▸ Provided data
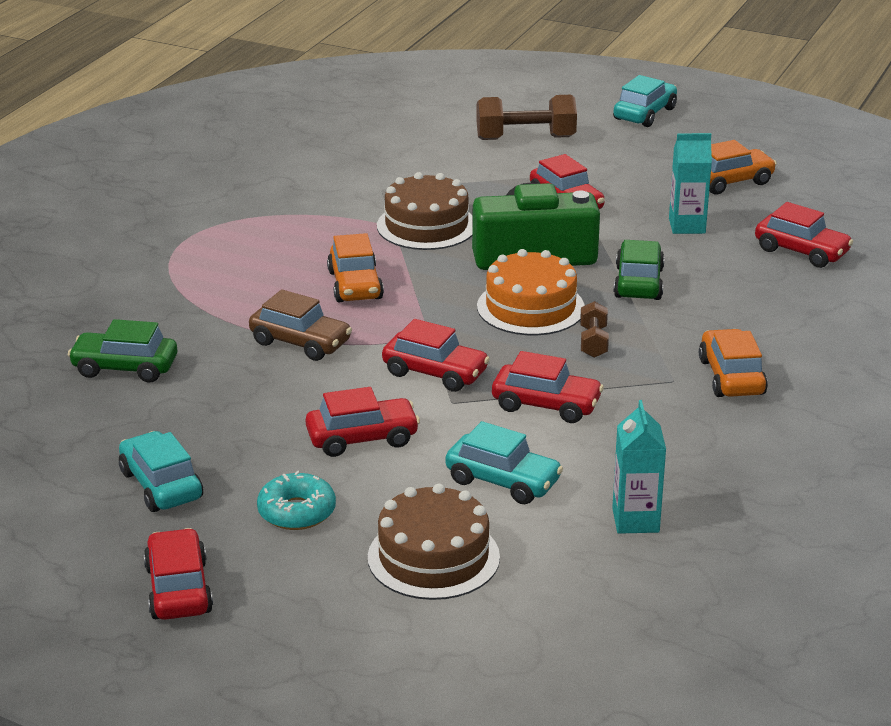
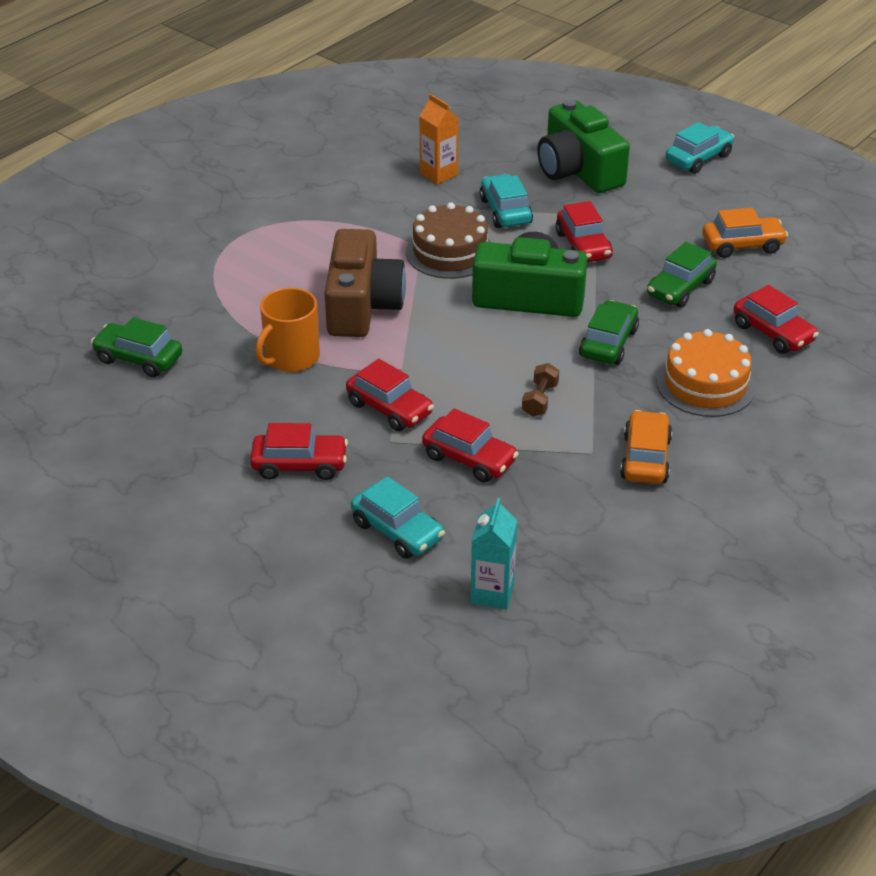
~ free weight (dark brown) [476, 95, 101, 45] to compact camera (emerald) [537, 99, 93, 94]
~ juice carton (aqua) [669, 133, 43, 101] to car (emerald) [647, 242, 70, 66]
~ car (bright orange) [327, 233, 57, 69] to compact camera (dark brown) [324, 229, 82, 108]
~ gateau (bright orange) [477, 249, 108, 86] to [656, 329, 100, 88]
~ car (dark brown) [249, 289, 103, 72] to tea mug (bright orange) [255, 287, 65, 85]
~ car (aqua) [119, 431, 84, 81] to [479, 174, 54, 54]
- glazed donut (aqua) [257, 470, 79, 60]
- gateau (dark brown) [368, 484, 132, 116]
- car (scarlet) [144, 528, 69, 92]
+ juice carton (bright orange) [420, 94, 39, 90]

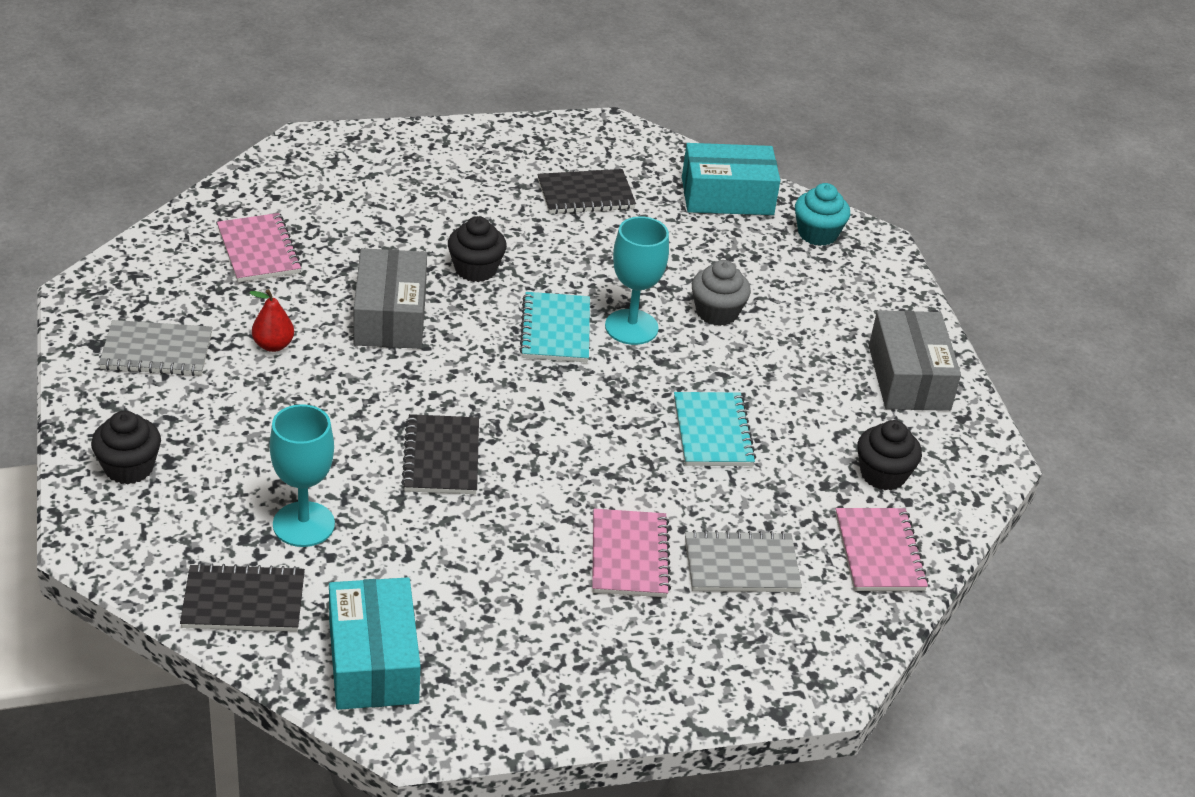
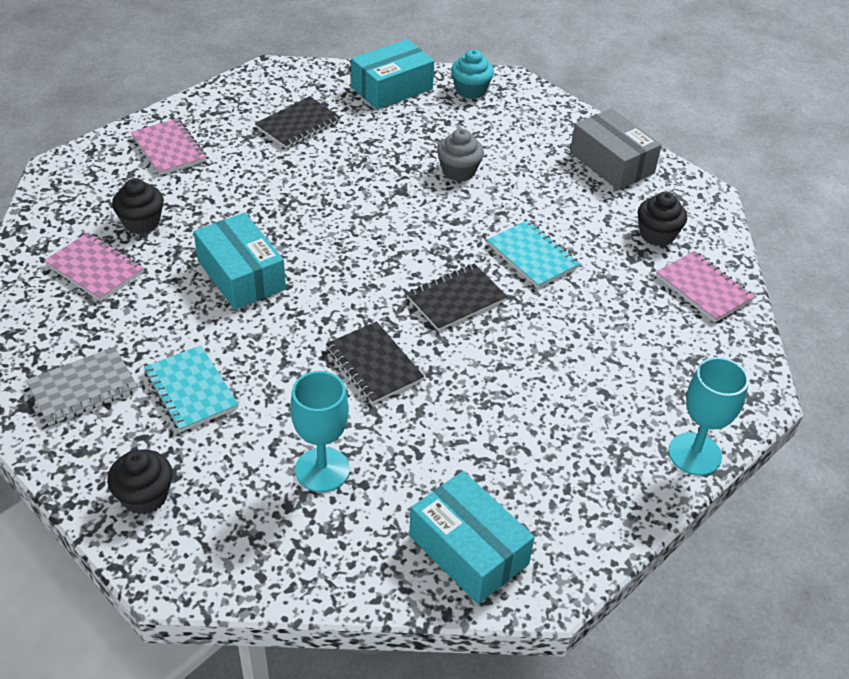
~ fairy cake (ebony) [448, 216, 59, 66] to [112, 178, 52, 56]
~ chalice (aqua) [605, 216, 64, 129] to [669, 357, 80, 119]
~ parcel (ash-grey) [354, 248, 73, 101] to parcel (aqua) [194, 212, 92, 98]
- toy pear (scarlet) [249, 289, 45, 63]
~ notebook (aqua) [519, 292, 71, 70] to [144, 345, 95, 87]
~ notebook (rose-pink) [592, 509, 79, 88] to [131, 118, 75, 57]
- notebook (ash-grey) [685, 530, 117, 62]
~ notebook (ebony) [180, 563, 125, 69] to [406, 263, 102, 68]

▸ Task description
Retype the portion of the data above that starts on the line with "287, 65, 85]" and finishes on the line with "- gateau (dark brown) [368, 484, 132, 116]", including both of those lines.

▸ Result of this exercise
~ car (dark brown) [249, 289, 103, 72] to tea mug (bright orange) [255, 287, 65, 85]
~ car (aqua) [119, 431, 84, 81] to [479, 174, 54, 54]
- glazed donut (aqua) [257, 470, 79, 60]
- gateau (dark brown) [368, 484, 132, 116]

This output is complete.